§ Dataset entries:
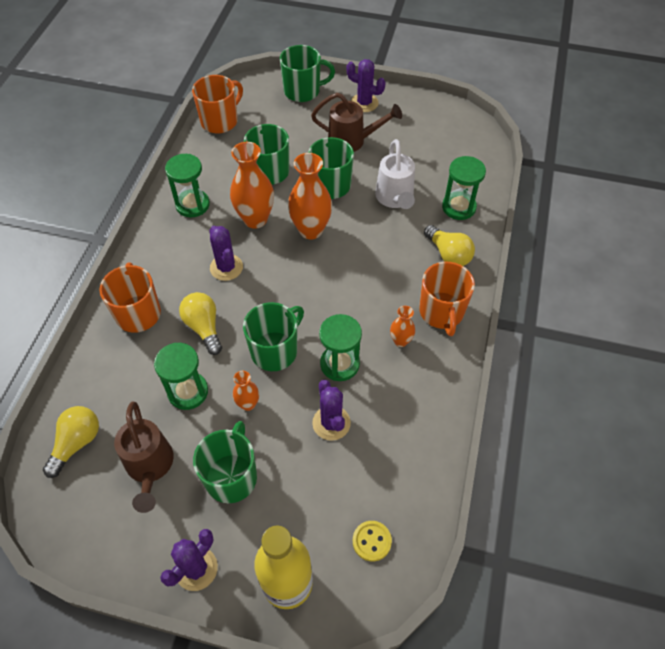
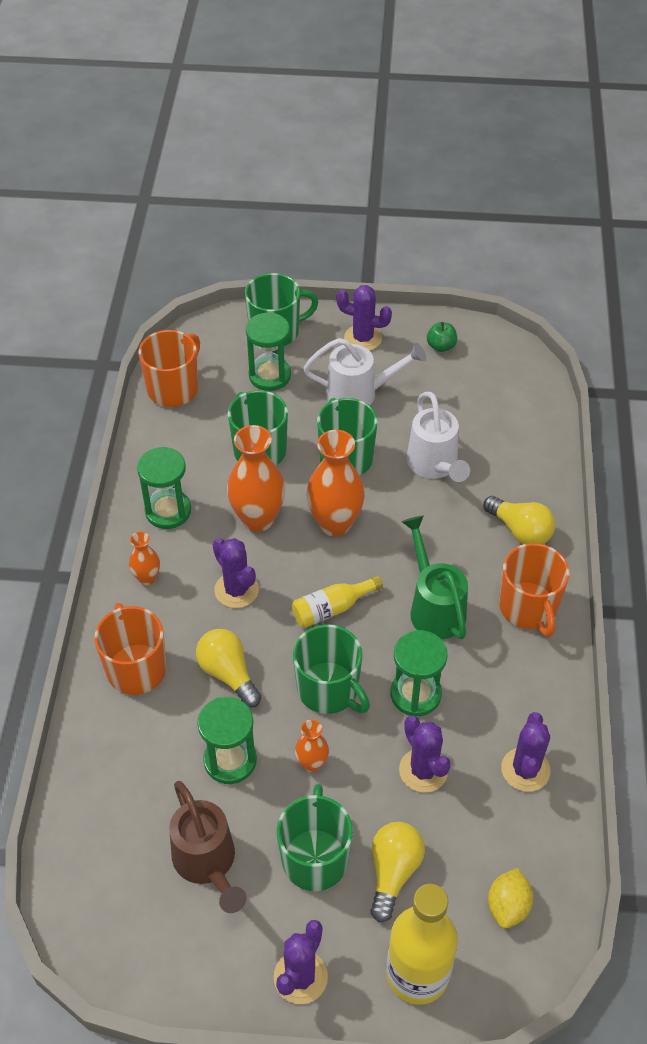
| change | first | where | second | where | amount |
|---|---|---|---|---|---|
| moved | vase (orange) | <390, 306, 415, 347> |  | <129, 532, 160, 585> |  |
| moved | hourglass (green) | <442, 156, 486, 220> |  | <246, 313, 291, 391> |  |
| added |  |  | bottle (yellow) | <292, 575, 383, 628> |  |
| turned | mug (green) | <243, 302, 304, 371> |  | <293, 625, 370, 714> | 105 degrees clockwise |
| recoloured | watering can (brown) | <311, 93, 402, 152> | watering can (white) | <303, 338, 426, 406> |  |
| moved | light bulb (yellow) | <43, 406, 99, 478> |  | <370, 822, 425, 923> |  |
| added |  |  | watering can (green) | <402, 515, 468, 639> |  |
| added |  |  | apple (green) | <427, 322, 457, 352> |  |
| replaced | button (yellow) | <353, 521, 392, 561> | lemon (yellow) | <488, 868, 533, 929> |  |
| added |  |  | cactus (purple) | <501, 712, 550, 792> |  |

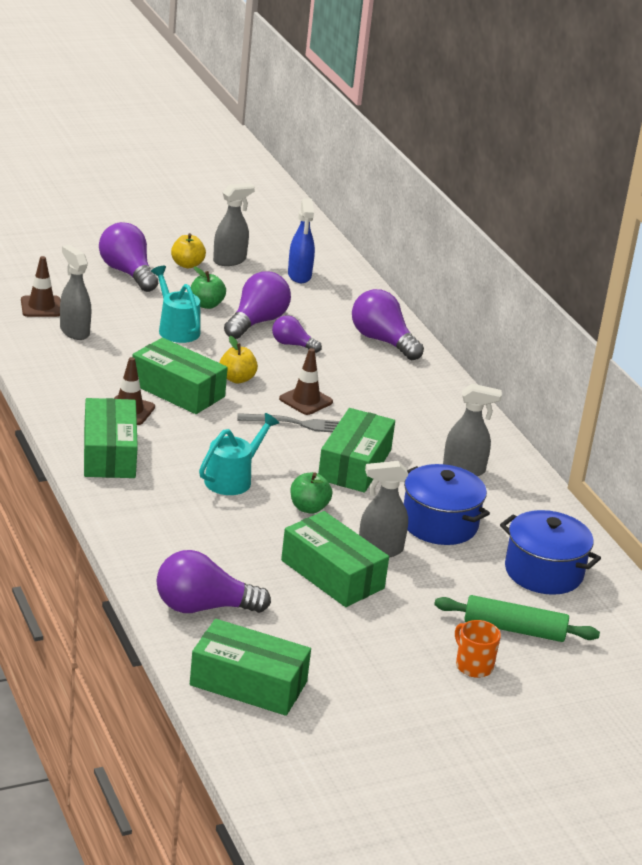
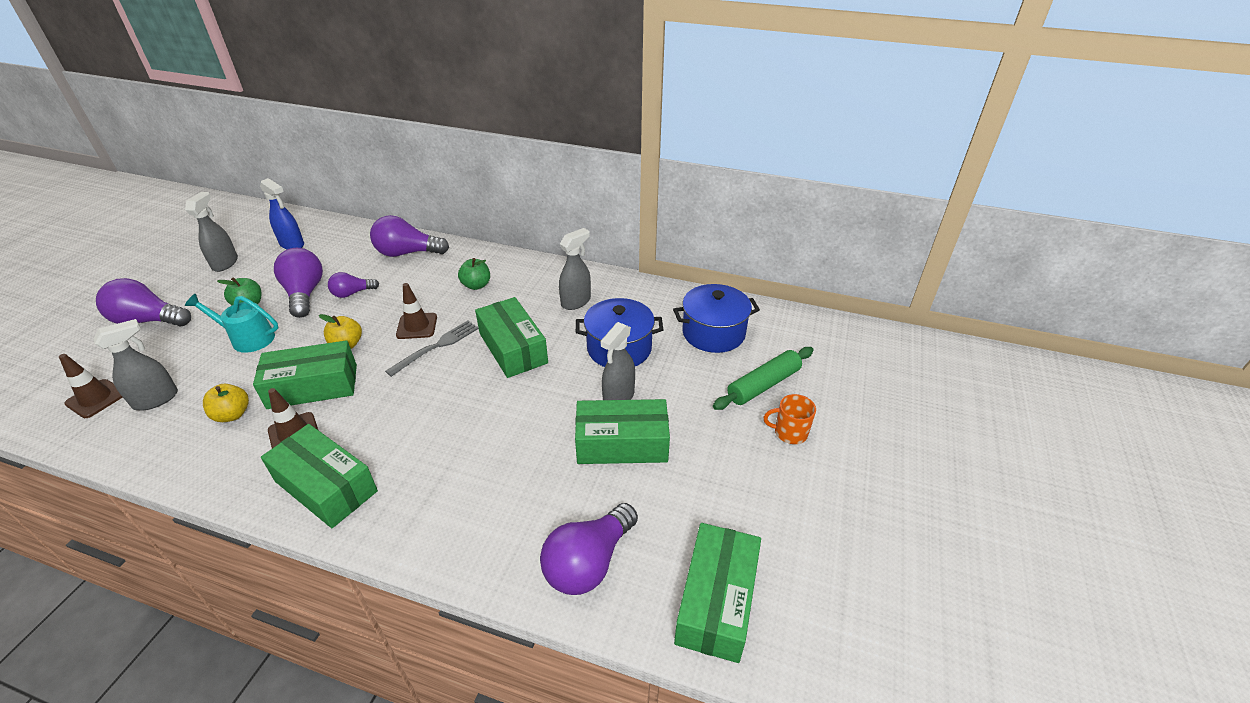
| change | first | where | second | where | amount |
|---|---|---|---|---|---|
| turned | spray bottle (grey) | <60, 245, 91, 340> |  | <93, 319, 178, 411> | 135 degrees clockwise |
| moved | apple (yellow) | <171, 233, 206, 268> |  | <203, 384, 249, 422> |  |
| moved | apple (green) | <290, 472, 332, 514> |  | <458, 258, 490, 290> |  |
| turned | box (green) | <190, 619, 311, 716> |  | <674, 523, 761, 663> | 45 degrees counterclockwise |
| removed | watering can (turquoise) | <199, 413, 279, 495> |  |  |  |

§ The problem: Leaving the pictures out, reproduce the entries above exactly.

§ Solution for this problem:
| change | first | where | second | where | amount |
|---|---|---|---|---|---|
| moved | vase (orange) | <390, 306, 415, 347> |  | <129, 532, 160, 585> |  |
| moved | hourglass (green) | <442, 156, 486, 220> |  | <246, 313, 291, 391> |  |
| added |  |  | bottle (yellow) | <292, 575, 383, 628> |  |
| turned | mug (green) | <243, 302, 304, 371> |  | <293, 625, 370, 714> | 105 degrees clockwise |
| recoloured | watering can (brown) | <311, 93, 402, 152> | watering can (white) | <303, 338, 426, 406> |  |
| moved | light bulb (yellow) | <43, 406, 99, 478> |  | <370, 822, 425, 923> |  |
| added |  |  | watering can (green) | <402, 515, 468, 639> |  |
| added |  |  | apple (green) | <427, 322, 457, 352> |  |
| replaced | button (yellow) | <353, 521, 392, 561> | lemon (yellow) | <488, 868, 533, 929> |  |
| added |  |  | cactus (purple) | <501, 712, 550, 792> |  |

| change | first | where | second | where | amount |
|---|---|---|---|---|---|
| turned | spray bottle (grey) | <60, 245, 91, 340> |  | <93, 319, 178, 411> | 135 degrees clockwise |
| moved | apple (yellow) | <171, 233, 206, 268> |  | <203, 384, 249, 422> |  |
| moved | apple (green) | <290, 472, 332, 514> |  | <458, 258, 490, 290> |  |
| turned | box (green) | <190, 619, 311, 716> |  | <674, 523, 761, 663> | 45 degrees counterclockwise |
| removed | watering can (turquoise) | <199, 413, 279, 495> |  |  |  |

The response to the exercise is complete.